About this exercise :: In the entries below, find each line with the word "appeared" and pull it out.

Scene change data

* * *

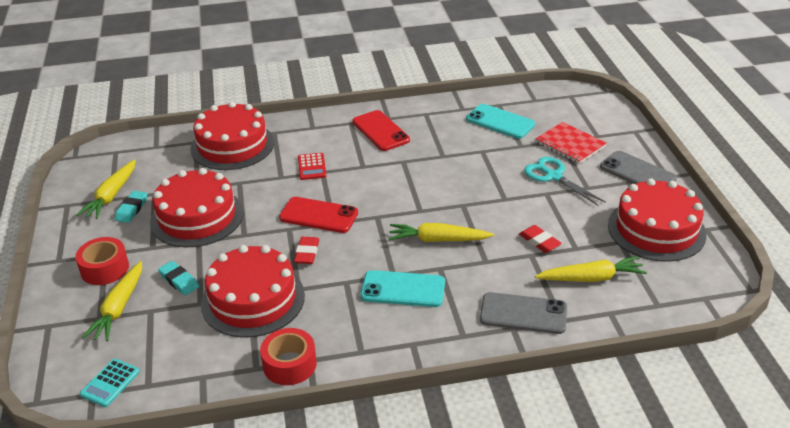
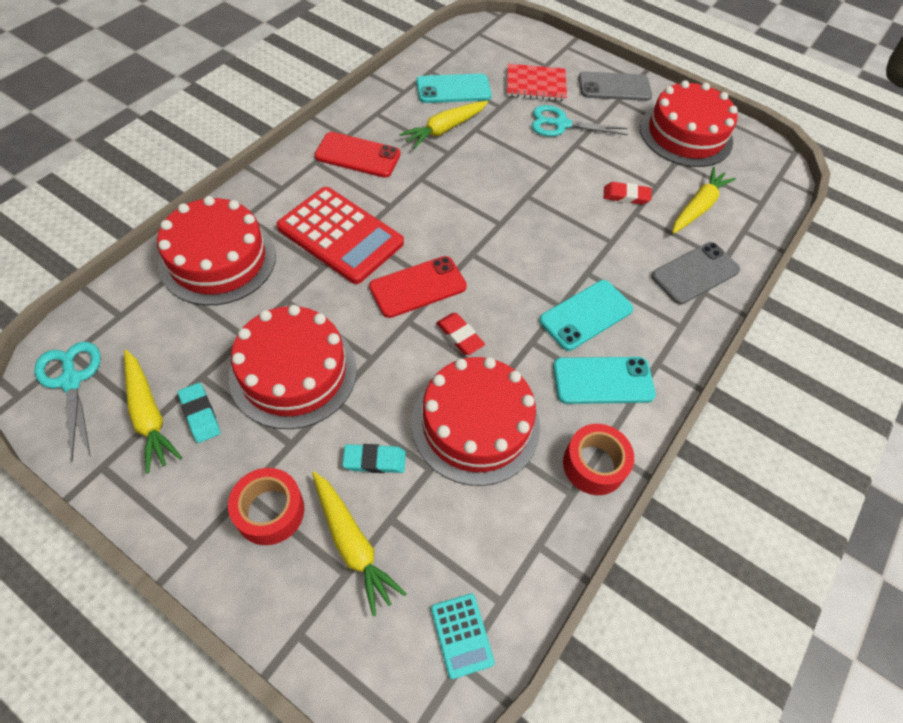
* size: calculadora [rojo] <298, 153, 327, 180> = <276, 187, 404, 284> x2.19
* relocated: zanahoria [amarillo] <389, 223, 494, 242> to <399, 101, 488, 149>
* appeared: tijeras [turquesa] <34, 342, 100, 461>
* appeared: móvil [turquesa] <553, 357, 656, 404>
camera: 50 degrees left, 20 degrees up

* * *

Exercise output ::
* appeared: tijeras [turquesa] <34, 342, 100, 461>
* appeared: móvil [turquesa] <553, 357, 656, 404>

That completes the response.